What you have to do: Lines to return, exactly: from the line with "tan slope G9:G10" to the line with "red slope N8:N9" in the entries below, both included.

Supplied material:
[Start of section]
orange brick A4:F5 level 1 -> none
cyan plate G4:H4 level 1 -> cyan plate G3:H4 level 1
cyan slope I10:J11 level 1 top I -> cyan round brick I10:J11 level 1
[End of section]
[Start of section]
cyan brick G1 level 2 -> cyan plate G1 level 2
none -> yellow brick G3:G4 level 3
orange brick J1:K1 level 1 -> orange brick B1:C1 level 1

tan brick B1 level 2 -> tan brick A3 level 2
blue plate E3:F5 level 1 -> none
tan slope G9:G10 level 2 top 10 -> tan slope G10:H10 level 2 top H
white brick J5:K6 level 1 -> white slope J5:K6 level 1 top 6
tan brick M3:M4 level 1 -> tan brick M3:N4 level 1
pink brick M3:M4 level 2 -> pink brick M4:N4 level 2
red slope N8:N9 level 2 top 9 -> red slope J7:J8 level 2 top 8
[End of section]
Task result:
tan slope G9:G10 level 2 top 10 -> tan slope G10:H10 level 2 top H
white brick J5:K6 level 1 -> white slope J5:K6 level 1 top 6
tan brick M3:M4 level 1 -> tan brick M3:N4 level 1
pink brick M3:M4 level 2 -> pink brick M4:N4 level 2
red slope N8:N9 level 2 top 9 -> red slope J7:J8 level 2 top 8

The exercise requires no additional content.